• _TO DO_:
Up to and including the line bearing "grey brick E10:F11", output every line of the entries exactly as written, starting from the first; pictures stay out.

• _SUPPLIED MATERIAL_:
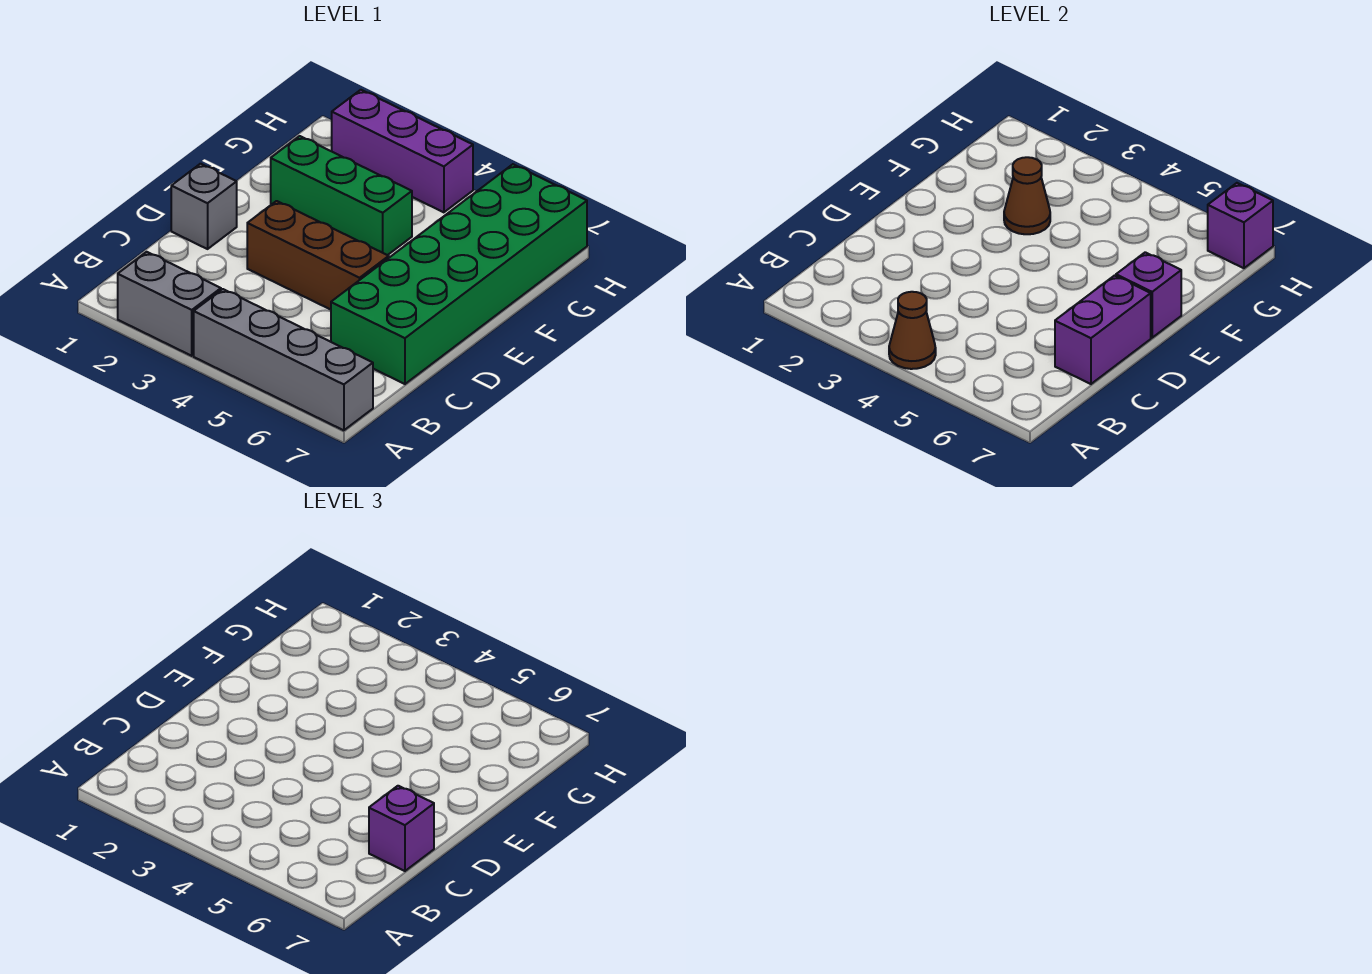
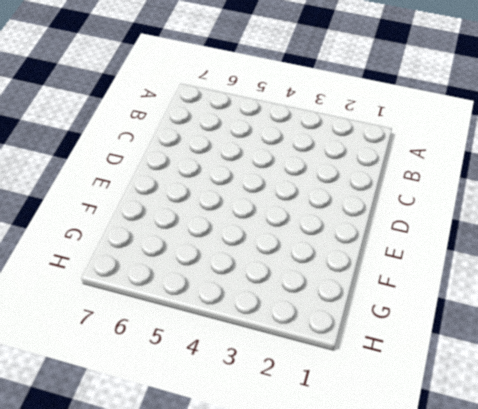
none -> grey brick A2:A3 level 1
none -> grey brick A4:A7 level 1
none -> green brick C6:H7 level 1

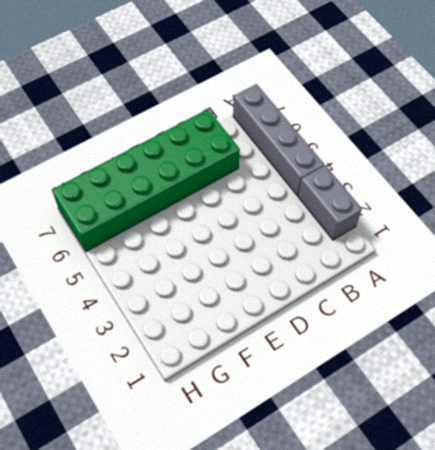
none -> grey brick D1 level 1
none -> brown brick D3:D5 level 1
none -> green brick F2:F4 level 1

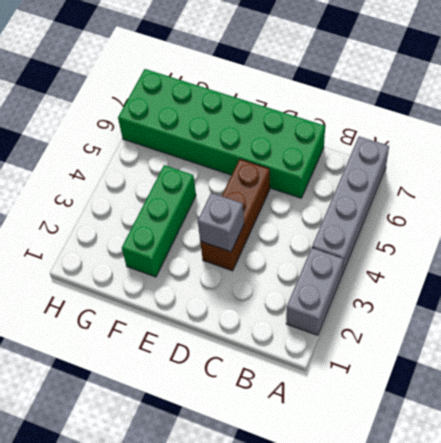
grey brick D3 level 2 -> grey brick D1 level 1
none -> purple brick H2:H4 level 1
none -> brown cone A4 level 2
none -> purple brick C7:D7 level 2

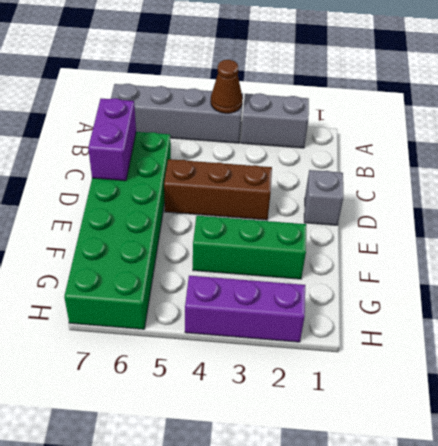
none -> purple brick E7 level 2
none -> brown cone F3 level 2
none -> purple brick H7 level 2

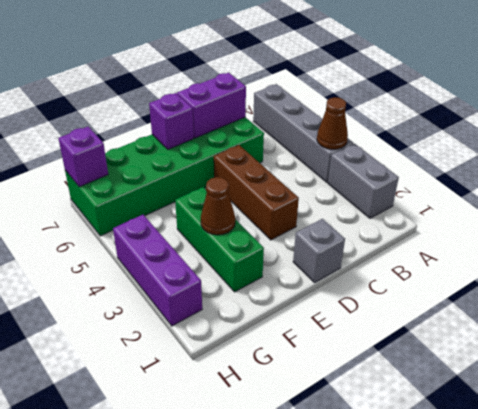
none -> purple brick C7 level 3

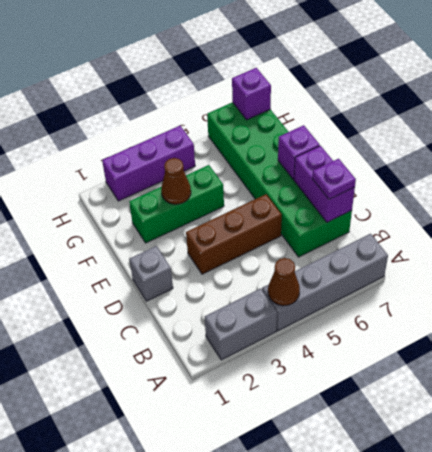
purple plate C7 level 3 -> purple brick C7 level 3

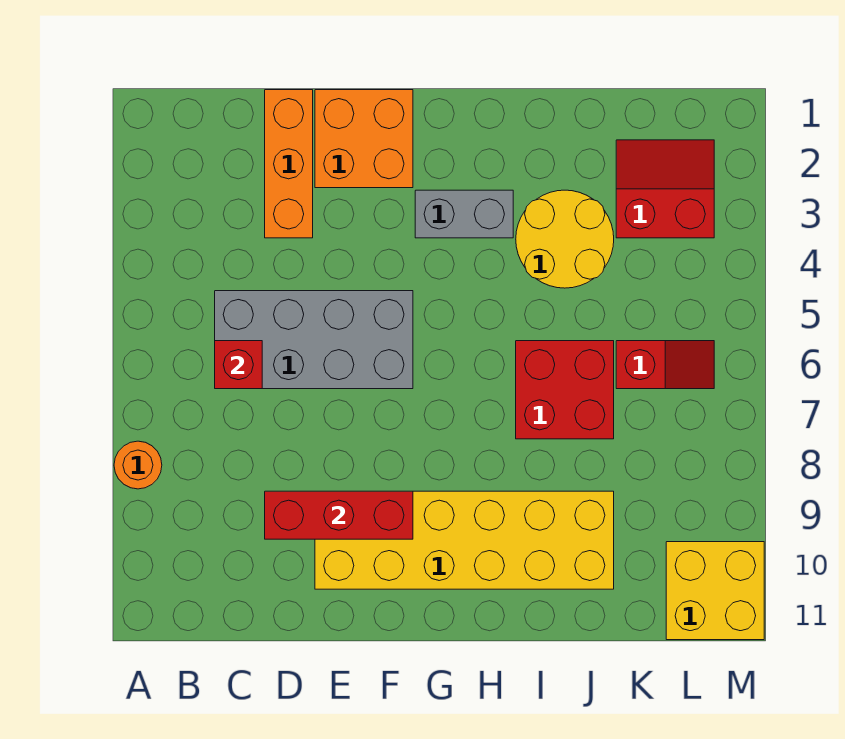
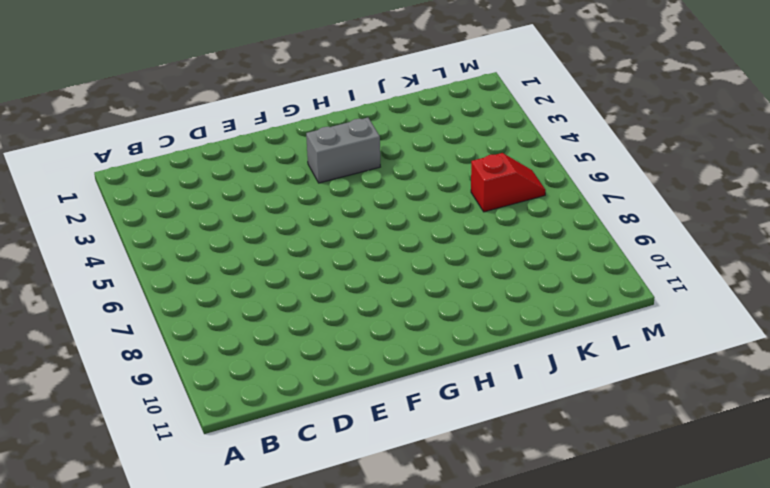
none -> orange round brick A8 level 1
none -> grey brick C5:F6 level 1
none -> orange brick D1:D3 level 1

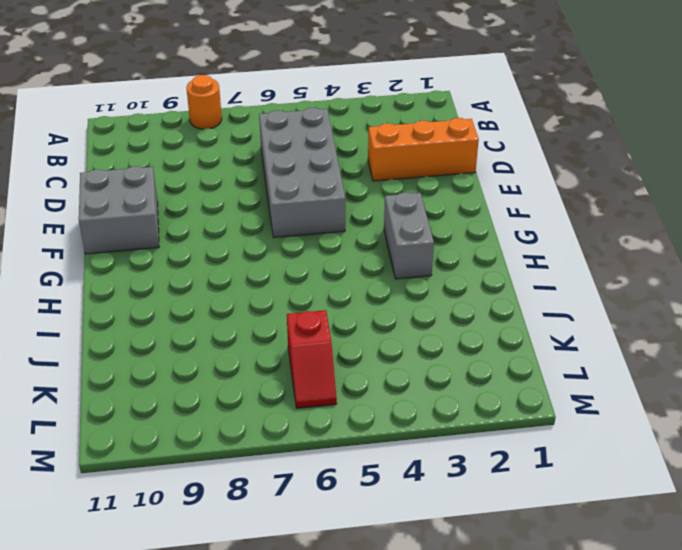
grey brick E10:F11 level 1 -> yellow brick E9:J10 level 1
none -> orange brick E1:F2 level 1
none -> yellow round brick I3:J4 level 1
none -> red brick I6:J7 level 1

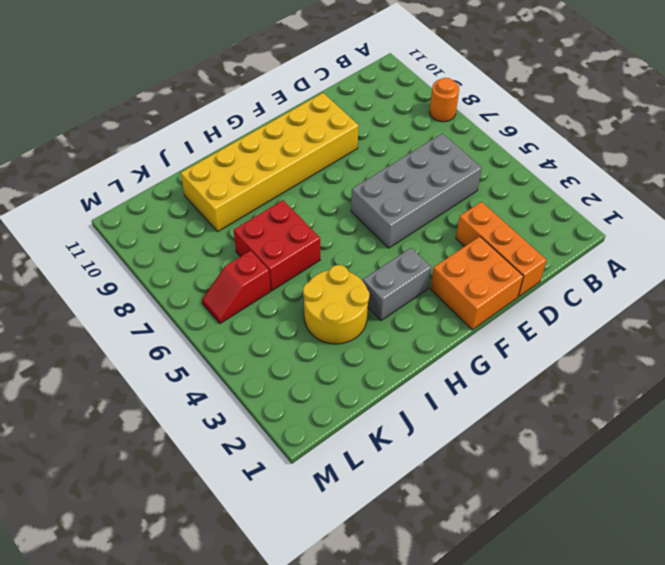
none -> red slope K2:L3 level 1 top 3
none -> yellow brick L10:M11 level 1
none -> red brick C6 level 2

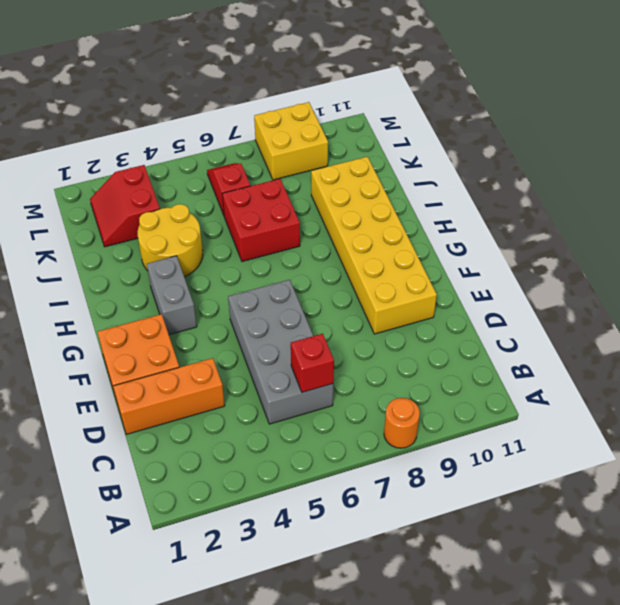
yellow brick L8:M9 level 1 -> yellow brick L10:M11 level 1
none -> red brick D9:F9 level 2

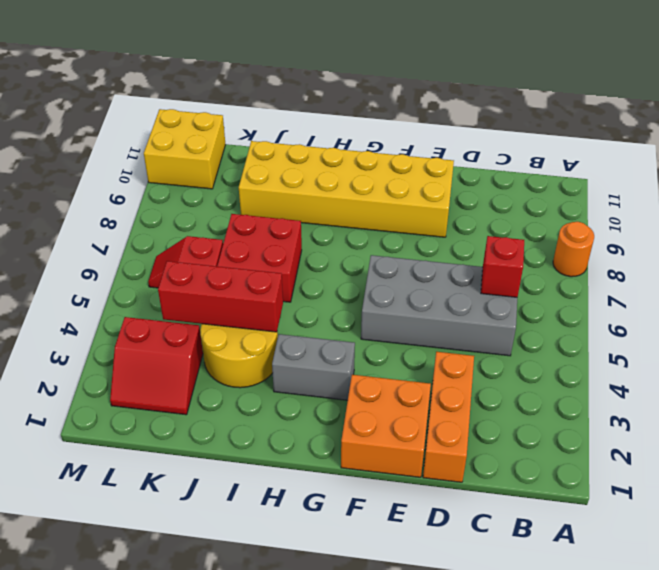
red brick I4:K4 level 2 -> red brick D9:F9 level 2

• _RESPONSE_:
none -> grey brick A2:A3 level 1
none -> grey brick A4:A7 level 1
none -> green brick C6:H7 level 1

none -> grey brick D1 level 1
none -> brown brick D3:D5 level 1
none -> green brick F2:F4 level 1

grey brick D3 level 2 -> grey brick D1 level 1
none -> purple brick H2:H4 level 1
none -> brown cone A4 level 2
none -> purple brick C7:D7 level 2

none -> purple brick E7 level 2
none -> brown cone F3 level 2
none -> purple brick H7 level 2

none -> purple brick C7 level 3

purple plate C7 level 3 -> purple brick C7 level 3

none -> orange round brick A8 level 1
none -> grey brick C5:F6 level 1
none -> orange brick D1:D3 level 1

grey brick E10:F11 level 1 -> yellow brick E9:J10 level 1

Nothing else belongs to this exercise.